* Exercise *
Go over the data below and say how many lines hold the word "VBUS". Only the number is needed.
[[ Entries provided, beginning ]]
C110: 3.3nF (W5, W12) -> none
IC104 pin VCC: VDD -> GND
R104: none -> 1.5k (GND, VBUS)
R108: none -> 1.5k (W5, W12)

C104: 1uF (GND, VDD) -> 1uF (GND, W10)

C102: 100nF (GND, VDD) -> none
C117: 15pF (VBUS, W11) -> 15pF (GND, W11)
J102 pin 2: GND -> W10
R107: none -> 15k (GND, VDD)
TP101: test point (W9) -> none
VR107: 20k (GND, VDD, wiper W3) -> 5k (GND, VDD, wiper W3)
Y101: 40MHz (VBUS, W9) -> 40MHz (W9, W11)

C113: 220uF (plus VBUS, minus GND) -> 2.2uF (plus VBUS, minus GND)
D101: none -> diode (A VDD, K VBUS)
[[ Entries provided, end ]]
* Output for this task *
5